• Directive
Render the lines below as a Markdown table with the columns Row and Line, giving each line a row number and leaving out blank lines.

• Entries supplied
----
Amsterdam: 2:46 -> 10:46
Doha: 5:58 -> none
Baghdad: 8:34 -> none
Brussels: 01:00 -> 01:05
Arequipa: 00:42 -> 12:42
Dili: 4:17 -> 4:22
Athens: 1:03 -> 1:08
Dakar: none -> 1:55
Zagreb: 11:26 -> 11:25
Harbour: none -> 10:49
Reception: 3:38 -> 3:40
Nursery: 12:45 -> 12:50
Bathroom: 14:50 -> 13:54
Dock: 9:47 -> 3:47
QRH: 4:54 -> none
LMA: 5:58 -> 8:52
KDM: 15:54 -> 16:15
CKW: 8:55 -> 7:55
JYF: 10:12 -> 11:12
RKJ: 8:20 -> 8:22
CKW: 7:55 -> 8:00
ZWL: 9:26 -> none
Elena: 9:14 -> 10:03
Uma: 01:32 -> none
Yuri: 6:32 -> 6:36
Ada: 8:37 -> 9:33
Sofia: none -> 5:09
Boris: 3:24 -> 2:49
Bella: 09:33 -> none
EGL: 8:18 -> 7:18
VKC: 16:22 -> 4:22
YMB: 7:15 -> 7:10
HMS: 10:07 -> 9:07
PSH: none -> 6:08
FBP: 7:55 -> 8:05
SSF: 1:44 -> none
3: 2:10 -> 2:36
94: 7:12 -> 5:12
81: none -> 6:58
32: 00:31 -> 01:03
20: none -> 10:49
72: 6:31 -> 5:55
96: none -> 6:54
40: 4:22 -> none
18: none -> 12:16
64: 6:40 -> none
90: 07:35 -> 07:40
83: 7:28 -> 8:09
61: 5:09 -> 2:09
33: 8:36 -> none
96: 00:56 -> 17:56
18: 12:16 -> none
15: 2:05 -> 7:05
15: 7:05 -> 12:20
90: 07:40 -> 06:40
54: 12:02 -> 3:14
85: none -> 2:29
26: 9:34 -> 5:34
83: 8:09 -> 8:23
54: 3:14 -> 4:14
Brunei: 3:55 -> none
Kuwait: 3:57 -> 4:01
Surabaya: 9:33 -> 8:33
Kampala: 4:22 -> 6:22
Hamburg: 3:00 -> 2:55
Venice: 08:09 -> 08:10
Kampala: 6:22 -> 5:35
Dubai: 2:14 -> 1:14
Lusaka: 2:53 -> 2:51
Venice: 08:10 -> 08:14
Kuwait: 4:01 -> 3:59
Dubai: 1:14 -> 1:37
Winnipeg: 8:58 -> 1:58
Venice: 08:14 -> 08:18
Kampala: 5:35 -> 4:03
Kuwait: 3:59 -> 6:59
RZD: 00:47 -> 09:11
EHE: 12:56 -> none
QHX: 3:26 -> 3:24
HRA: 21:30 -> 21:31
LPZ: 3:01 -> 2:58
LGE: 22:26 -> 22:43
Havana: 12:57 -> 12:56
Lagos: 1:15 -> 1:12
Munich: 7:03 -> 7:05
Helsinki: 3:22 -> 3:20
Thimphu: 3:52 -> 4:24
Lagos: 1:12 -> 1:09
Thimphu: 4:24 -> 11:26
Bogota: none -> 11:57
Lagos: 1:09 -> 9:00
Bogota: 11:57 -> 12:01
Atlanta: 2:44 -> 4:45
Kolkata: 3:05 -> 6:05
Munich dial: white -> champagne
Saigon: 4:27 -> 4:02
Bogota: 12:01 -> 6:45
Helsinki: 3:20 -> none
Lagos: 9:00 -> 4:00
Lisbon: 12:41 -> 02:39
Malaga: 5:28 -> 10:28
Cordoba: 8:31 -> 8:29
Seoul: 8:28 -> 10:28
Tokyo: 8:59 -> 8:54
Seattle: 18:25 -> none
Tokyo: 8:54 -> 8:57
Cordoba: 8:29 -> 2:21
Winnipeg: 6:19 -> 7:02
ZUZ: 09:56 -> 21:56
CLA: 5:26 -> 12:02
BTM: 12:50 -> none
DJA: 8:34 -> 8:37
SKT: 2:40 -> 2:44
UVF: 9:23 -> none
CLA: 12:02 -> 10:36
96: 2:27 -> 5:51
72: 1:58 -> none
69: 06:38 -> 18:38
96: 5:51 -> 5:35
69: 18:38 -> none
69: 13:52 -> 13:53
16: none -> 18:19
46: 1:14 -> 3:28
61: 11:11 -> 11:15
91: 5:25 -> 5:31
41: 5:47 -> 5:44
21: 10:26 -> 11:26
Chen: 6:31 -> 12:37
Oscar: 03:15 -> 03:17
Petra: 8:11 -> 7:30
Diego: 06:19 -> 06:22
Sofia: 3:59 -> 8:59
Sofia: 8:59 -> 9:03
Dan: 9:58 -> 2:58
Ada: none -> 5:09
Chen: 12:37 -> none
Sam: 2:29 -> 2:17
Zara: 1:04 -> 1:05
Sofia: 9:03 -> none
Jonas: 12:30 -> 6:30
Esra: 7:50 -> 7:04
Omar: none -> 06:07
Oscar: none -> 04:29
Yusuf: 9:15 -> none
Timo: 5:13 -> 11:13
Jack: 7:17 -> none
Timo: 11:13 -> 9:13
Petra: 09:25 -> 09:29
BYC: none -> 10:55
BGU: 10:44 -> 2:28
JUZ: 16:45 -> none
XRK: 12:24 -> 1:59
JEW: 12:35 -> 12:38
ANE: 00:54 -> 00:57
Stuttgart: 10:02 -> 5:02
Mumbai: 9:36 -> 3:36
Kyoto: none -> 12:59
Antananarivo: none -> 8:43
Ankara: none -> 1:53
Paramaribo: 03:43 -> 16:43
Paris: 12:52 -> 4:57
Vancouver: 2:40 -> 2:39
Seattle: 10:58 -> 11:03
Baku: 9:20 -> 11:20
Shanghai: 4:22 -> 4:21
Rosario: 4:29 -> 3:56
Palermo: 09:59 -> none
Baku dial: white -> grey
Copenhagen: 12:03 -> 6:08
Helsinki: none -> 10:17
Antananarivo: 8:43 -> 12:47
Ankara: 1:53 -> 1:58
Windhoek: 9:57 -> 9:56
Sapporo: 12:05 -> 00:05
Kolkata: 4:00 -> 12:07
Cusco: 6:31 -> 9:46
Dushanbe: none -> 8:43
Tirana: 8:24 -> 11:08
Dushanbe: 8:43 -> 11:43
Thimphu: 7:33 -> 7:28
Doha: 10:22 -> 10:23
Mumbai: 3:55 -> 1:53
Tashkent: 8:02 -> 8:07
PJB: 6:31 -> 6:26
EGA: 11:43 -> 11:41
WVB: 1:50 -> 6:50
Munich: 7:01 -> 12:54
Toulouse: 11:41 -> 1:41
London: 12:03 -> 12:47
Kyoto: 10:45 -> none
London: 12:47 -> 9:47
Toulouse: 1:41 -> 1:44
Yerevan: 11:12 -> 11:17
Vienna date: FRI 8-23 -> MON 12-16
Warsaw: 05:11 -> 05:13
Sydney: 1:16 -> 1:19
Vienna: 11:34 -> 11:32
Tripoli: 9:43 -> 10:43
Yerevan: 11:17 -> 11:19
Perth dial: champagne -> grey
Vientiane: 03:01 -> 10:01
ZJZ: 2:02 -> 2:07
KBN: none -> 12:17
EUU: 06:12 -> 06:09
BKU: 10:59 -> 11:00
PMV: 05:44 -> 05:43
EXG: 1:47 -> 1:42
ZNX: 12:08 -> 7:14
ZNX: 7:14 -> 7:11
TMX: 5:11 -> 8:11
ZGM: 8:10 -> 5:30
----
• Reply
| Row | Line |
|---|---|
| 1 | Amsterdam: 2:46 -> 10:46 |
| 2 | Doha: 5:58 -> none |
| 3 | Baghdad: 8:34 -> none |
| 4 | Brussels: 01:00 -> 01:05 |
| 5 | Arequipa: 00:42 -> 12:42 |
| 6 | Dili: 4:17 -> 4:22 |
| 7 | Athens: 1:03 -> 1:08 |
| 8 | Dakar: none -> 1:55 |
| 9 | Zagreb: 11:26 -> 11:25 |
| 10 | Harbour: none -> 10:49 |
| 11 | Reception: 3:38 -> 3:40 |
| 12 | Nursery: 12:45 -> 12:50 |
| 13 | Bathroom: 14:50 -> 13:54 |
| 14 | Dock: 9:47 -> 3:47 |
| 15 | QRH: 4:54 -> none |
| 16 | LMA: 5:58 -> 8:52 |
| 17 | KDM: 15:54 -> 16:15 |
| 18 | CKW: 8:55 -> 7:55 |
| 19 | JYF: 10:12 -> 11:12 |
| 20 | RKJ: 8:20 -> 8:22 |
| 21 | CKW: 7:55 -> 8:00 |
| 22 | ZWL: 9:26 -> none |
| 23 | Elena: 9:14 -> 10:03 |
| 24 | Uma: 01:32 -> none |
| 25 | Yuri: 6:32 -> 6:36 |
| 26 | Ada: 8:37 -> 9:33 |
| 27 | Sofia: none -> 5:09 |
| 28 | Boris: 3:24 -> 2:49 |
| 29 | Bella: 09:33 -> none |
| 30 | EGL: 8:18 -> 7:18 |
| 31 | VKC: 16:22 -> 4:22 |
| 32 | YMB: 7:15 -> 7:10 |
| 33 | HMS: 10:07 -> 9:07 |
| 34 | PSH: none -> 6:08 |
| 35 | FBP: 7:55 -> 8:05 |
| 36 | SSF: 1:44 -> none |
| 37 | 3: 2:10 -> 2:36 |
| 38 | 94: 7:12 -> 5:12 |
| 39 | 81: none -> 6:58 |
| 40 | 32: 00:31 -> 01:03 |
| 41 | 20: none -> 10:49 |
| 42 | 72: 6:31 -> 5:55 |
| 43 | 96: none -> 6:54 |
| 44 | 40: 4:22 -> none |
| 45 | 18: none -> 12:16 |
| 46 | 64: 6:40 -> none |
| 47 | 90: 07:35 -> 07:40 |
| 48 | 83: 7:28 -> 8:09 |
| 49 | 61: 5:09 -> 2:09 |
| 50 | 33: 8:36 -> none |
| 51 | 96: 00:56 -> 17:56 |
| 52 | 18: 12:16 -> none |
| 53 | 15: 2:05 -> 7:05 |
| 54 | 15: 7:05 -> 12:20 |
| 55 | 90: 07:40 -> 06:40 |
| 56 | 54: 12:02 -> 3:14 |
| 57 | 85: none -> 2:29 |
| 58 | 26: 9:34 -> 5:34 |
| 59 | 83: 8:09 -> 8:23 |
| 60 | 54: 3:14 -> 4:14 |
| 61 | Brunei: 3:55 -> none |
| 62 | Kuwait: 3:57 -> 4:01 |
| 63 | Surabaya: 9:33 -> 8:33 |
| 64 | Kampala: 4:22 -> 6:22 |
| 65 | Hamburg: 3:00 -> 2:55 |
| 66 | Venice: 08:09 -> 08:10 |
| 67 | Kampala: 6:22 -> 5:35 |
| 68 | Dubai: 2:14 -> 1:14 |
| 69 | Lusaka: 2:53 -> 2:51 |
| 70 | Venice: 08:10 -> 08:14 |
| 71 | Kuwait: 4:01 -> 3:59 |
| 72 | Dubai: 1:14 -> 1:37 |
| 73 | Winnipeg: 8:58 -> 1:58 |
| 74 | Venice: 08:14 -> 08:18 |
| 75 | Kampala: 5:35 -> 4:03 |
| 76 | Kuwait: 3:59 -> 6:59 |
| 77 | RZD: 00:47 -> 09:11 |
| 78 | EHE: 12:56 -> none |
| 79 | QHX: 3:26 -> 3:24 |
| 80 | HRA: 21:30 -> 21:31 |
| 81 | LPZ: 3:01 -> 2:58 |
| 82 | LGE: 22:26 -> 22:43 |
| 83 | Havana: 12:57 -> 12:56 |
| 84 | Lagos: 1:15 -> 1:12 |
| 85 | Munich: 7:03 -> 7:05 |
| 86 | Helsinki: 3:22 -> 3:20 |
| 87 | Thimphu: 3:52 -> 4:24 |
| 88 | Lagos: 1:12 -> 1:09 |
| 89 | Thimphu: 4:24 -> 11:26 |
| 90 | Bogota: none -> 11:57 |
| 91 | Lagos: 1:09 -> 9:00 |
| 92 | Bogota: 11:57 -> 12:01 |
| 93 | Atlanta: 2:44 -> 4:45 |
| 94 | Kolkata: 3:05 -> 6:05 |
| 95 | Munich dial: white -> champagne |
| 96 | Saigon: 4:27 -> 4:02 |
| 97 | Bogota: 12:01 -> 6:45 |
| 98 | Helsinki: 3:20 -> none |
| 99 | Lagos: 9:00 -> 4:00 |
| 100 | Lisbon: 12:41 -> 02:39 |
| 101 | Malaga: 5:28 -> 10:28 |
| 102 | Cordoba: 8:31 -> 8:29 |
| 103 | Seoul: 8:28 -> 10:28 |
| 104 | Tokyo: 8:59 -> 8:54 |
| 105 | Seattle: 18:25 -> none |
| 106 | Tokyo: 8:54 -> 8:57 |
| 107 | Cordoba: 8:29 -> 2:21 |
| 108 | Winnipeg: 6:19 -> 7:02 |
| 109 | ZUZ: 09:56 -> 21:56 |
| 110 | CLA: 5:26 -> 12:02 |
| 111 | BTM: 12:50 -> none |
| 112 | DJA: 8:34 -> 8:37 |
| 113 | SKT: 2:40 -> 2:44 |
| 114 | UVF: 9:23 -> none |
| 115 | CLA: 12:02 -> 10:36 |
| 116 | 96: 2:27 -> 5:51 |
| 117 | 72: 1:58 -> none |
| 118 | 69: 06:38 -> 18:38 |
| 119 | 96: 5:51 -> 5:35 |
| 120 | 69: 18:38 -> none |
| 121 | 69: 13:52 -> 13:53 |
| 122 | 16: none -> 18:19 |
| 123 | 46: 1:14 -> 3:28 |
| 124 | 61: 11:11 -> 11:15 |
| 125 | 91: 5:25 -> 5:31 |
| 126 | 41: 5:47 -> 5:44 |
| 127 | 21: 10:26 -> 11:26 |
| 128 | Chen: 6:31 -> 12:37 |
| 129 | Oscar: 03:15 -> 03:17 |
| 130 | Petra: 8:11 -> 7:30 |
| 131 | Diego: 06:19 -> 06:22 |
| 132 | Sofia: 3:59 -> 8:59 |
| 133 | Sofia: 8:59 -> 9:03 |
| 134 | Dan: 9:58 -> 2:58 |
| 135 | Ada: none -> 5:09 |
| 136 | Chen: 12:37 -> none |
| 137 | Sam: 2:29 -> 2:17 |
| 138 | Zara: 1:04 -> 1:05 |
| 139 | Sofia: 9:03 -> none |
| 140 | Jonas: 12:30 -> 6:30 |
| 141 | Esra: 7:50 -> 7:04 |
| 142 | Omar: none -> 06:07 |
| 143 | Oscar: none -> 04:29 |
| 144 | Yusuf: 9:15 -> none |
| 145 | Timo: 5:13 -> 11:13 |
| 146 | Jack: 7:17 -> none |
| 147 | Timo: 11:13 -> 9:13 |
| 148 | Petra: 09:25 -> 09:29 |
| 149 | BYC: none -> 10:55 |
| 150 | BGU: 10:44 -> 2:28 |
| 151 | JUZ: 16:45 -> none |
| 152 | XRK: 12:24 -> 1:59 |
| 153 | JEW: 12:35 -> 12:38 |
| 154 | ANE: 00:54 -> 00:57 |
| 155 | Stuttgart: 10:02 -> 5:02 |
| 156 | Mumbai: 9:36 -> 3:36 |
| 157 | Kyoto: none -> 12:59 |
| 158 | Antananarivo: none -> 8:43 |
| 159 | Ankara: none -> 1:53 |
| 160 | Paramaribo: 03:43 -> 16:43 |
| 161 | Paris: 12:52 -> 4:57 |
| 162 | Vancouver: 2:40 -> 2:39 |
| 163 | Seattle: 10:58 -> 11:03 |
| 164 | Baku: 9:20 -> 11:20 |
| 165 | Shanghai: 4:22 -> 4:21 |
| 166 | Rosario: 4:29 -> 3:56 |
| 167 | Palermo: 09:59 -> none |
| 168 | Baku dial: white -> grey |
| 169 | Copenhagen: 12:03 -> 6:08 |
| 170 | Helsinki: none -> 10:17 |
| 171 | Antananarivo: 8:43 -> 12:47 |
| 172 | Ankara: 1:53 -> 1:58 |
| 173 | Windhoek: 9:57 -> 9:56 |
| 174 | Sapporo: 12:05 -> 00:05 |
| 175 | Kolkata: 4:00 -> 12:07 |
| 176 | Cusco: 6:31 -> 9:46 |
| 177 | Dushanbe: none -> 8:43 |
| 178 | Tirana: 8:24 -> 11:08 |
| 179 | Dushanbe: 8:43 -> 11:43 |
| 180 | Thimphu: 7:33 -> 7:28 |
| 181 | Doha: 10:22 -> 10:23 |
| 182 | Mumbai: 3:55 -> 1:53 |
| 183 | Tashkent: 8:02 -> 8:07 |
| 184 | PJB: 6:31 -> 6:26 |
| 185 | EGA: 11:43 -> 11:41 |
| 186 | WVB: 1:50 -> 6:50 |
| 187 | Munich: 7:01 -> 12:54 |
| 188 | Toulouse: 11:41 -> 1:41 |
| 189 | London: 12:03 -> 12:47 |
| 190 | Kyoto: 10:45 -> none |
| 191 | London: 12:47 -> 9:47 |
| 192 | Toulouse: 1:41 -> 1:44 |
| 193 | Yerevan: 11:12 -> 11:17 |
| 194 | Vienna date: FRI 8-23 -> MON 12-16 |
| 195 | Warsaw: 05:11 -> 05:13 |
| 196 | Sydney: 1:16 -> 1:19 |
| 197 | Vienna: 11:34 -> 11:32 |
| 198 | Tripoli: 9:43 -> 10:43 |
| 199 | Yerevan: 11:17 -> 11:19 |
| 200 | Perth dial: champagne -> grey |
| 201 | Vientiane: 03:01 -> 10:01 |
| 202 | ZJZ: 2:02 -> 2:07 |
| 203 | KBN: none -> 12:17 |
| 204 | EUU: 06:12 -> 06:09 |
| 205 | BKU: 10:59 -> 11:00 |
| 206 | PMV: 05:44 -> 05:43 |
| 207 | EXG: 1:47 -> 1:42 |
| 208 | ZNX: 12:08 -> 7:14 |
| 209 | ZNX: 7:14 -> 7:11 |
| 210 | TMX: 5:11 -> 8:11 |
| 211 | ZGM: 8:10 -> 5:30 |